Could you copy out every line of the data where the word "degrees" occurs?

───

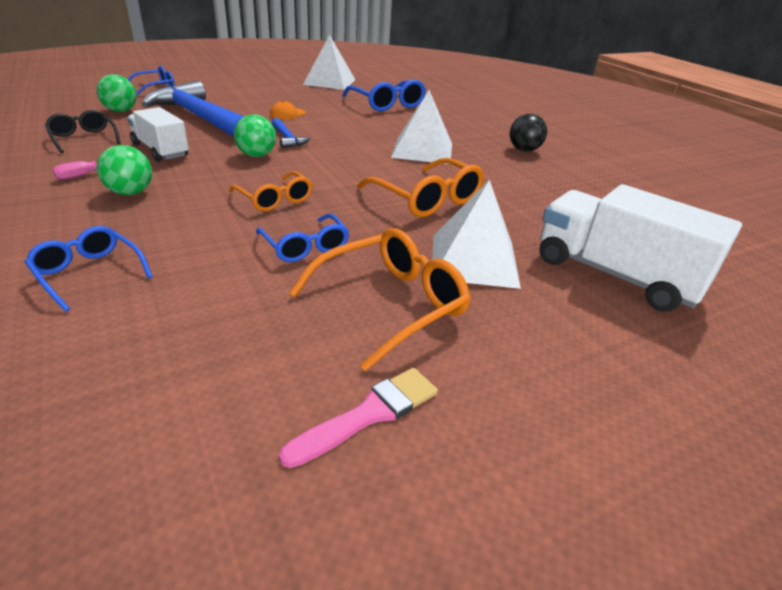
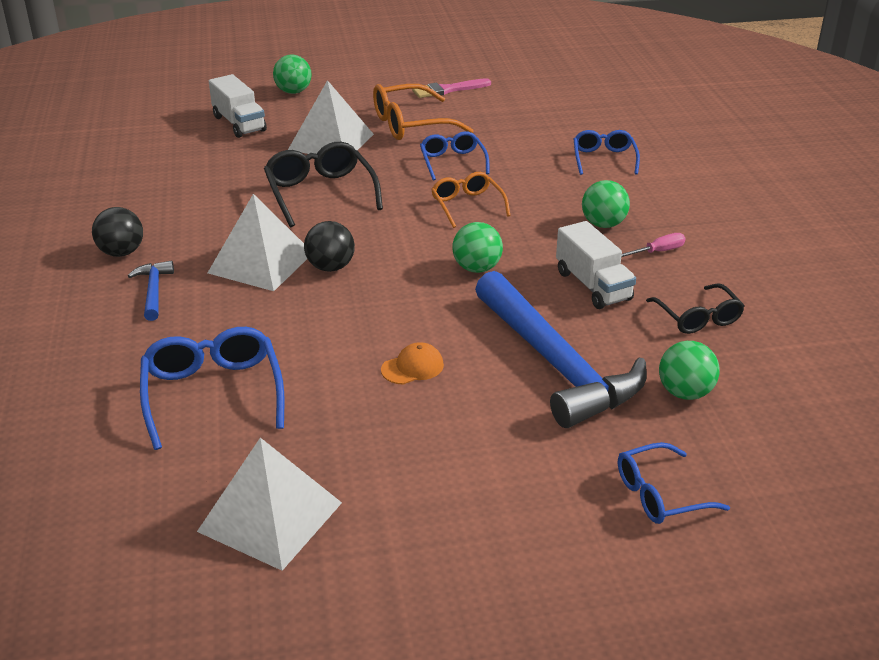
camera: 160 degrees left, 0 degrees up
(89, 273) = (604, 159): blue glasses -> blue glasses turned 150 degrees counterclockwise
(288, 139) = (430, 299): blue hammer -> blue hammer (153, 291)
(370, 150) = (330, 267): none -> black ball
(427, 199) = (320, 193): orange glasses -> black glasses
(615, 275) = (239, 124): white truck -> white truck, size x0.64
(632, 355) = (293, 92): none -> green ball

───

EXERCISE ANSWER.
camera: 160 degrees left, 0 degrees up
(89, 273) = (604, 159): blue glasses -> blue glasses turned 150 degrees counterclockwise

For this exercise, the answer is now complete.